What you need to do ->
Restate word for word the opening line of the data below and every line after it until the line with "(658, 275) = (449, 530): black pawn -> none", that line too, but not the pictures.

Object state comparisons:
+===+

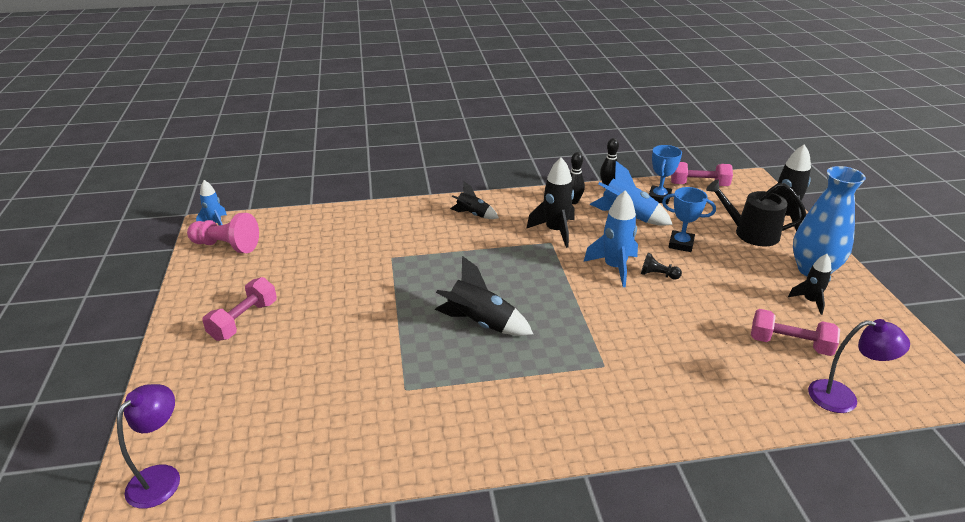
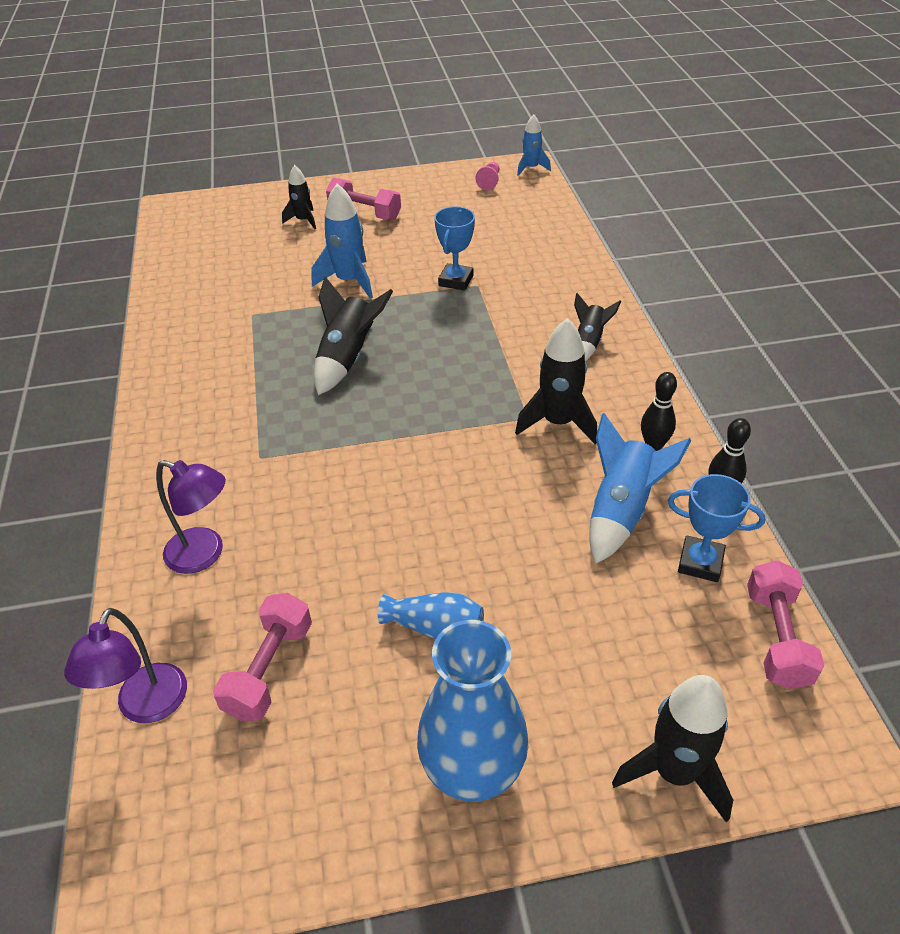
camera: 90 degrees right, 10 degrees up
(161, 477) = (185, 213): purple lamp -> purple lamp (205, 554)
(226, 246) = (489, 182): pink pawn -> pink pawn, size x0.53
(614, 267) = (466, 482): blue rocket -> blue rocket (349, 281)
(658, 275) = (449, 530): black pawn -> none
(681, 244) = (541, 573): blue trophy -> blue trophy (456, 281)
(733, 280) = (435, 628): none -> blue vase
(751, 233) = (595, 692): black watering can -> none
(810, 301) = (375, 734): black rocket -> black rocket (303, 220)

+===+

Solution ->
camera: 90 degrees right, 10 degrees up
(161, 477) = (185, 213): purple lamp -> purple lamp (205, 554)
(226, 246) = (489, 182): pink pawn -> pink pawn, size x0.53
(614, 267) = (466, 482): blue rocket -> blue rocket (349, 281)
(658, 275) = (449, 530): black pawn -> none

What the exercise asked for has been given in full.